[COLLECTED DATA — start]

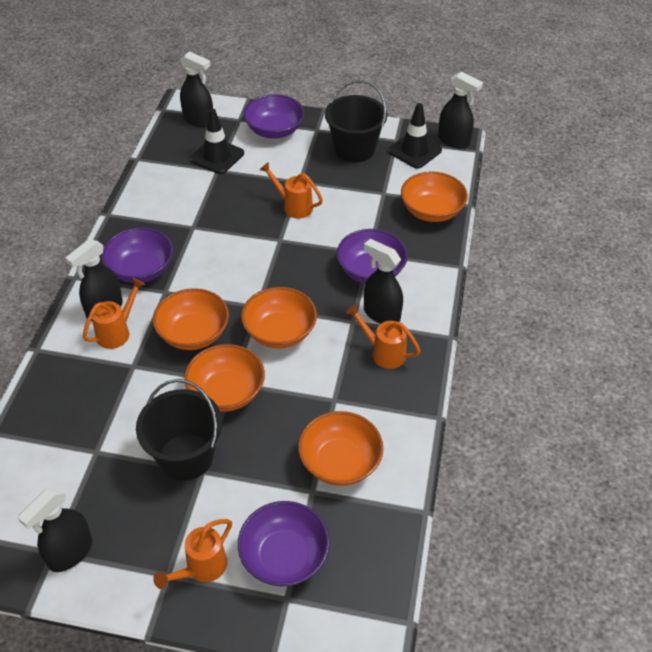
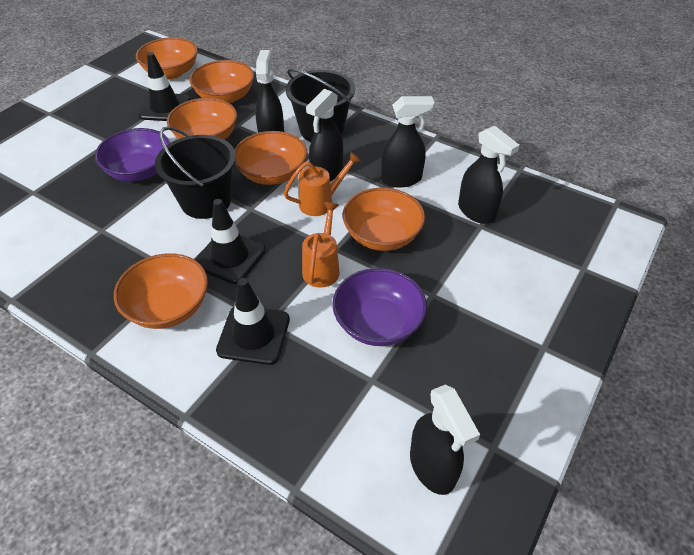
black traffic cone: 2 -> 3
orange bowl: 5 -> 6
orange watering can: 4 -> 2
purple bowl: 4 -> 2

[COLLECTED DATA — finish]

▶ [WHAT TO DO] A single figure is the answer: the number of lines in the listing where "orange" occurs.

▶ [RESPONSE TO THE TASK] 2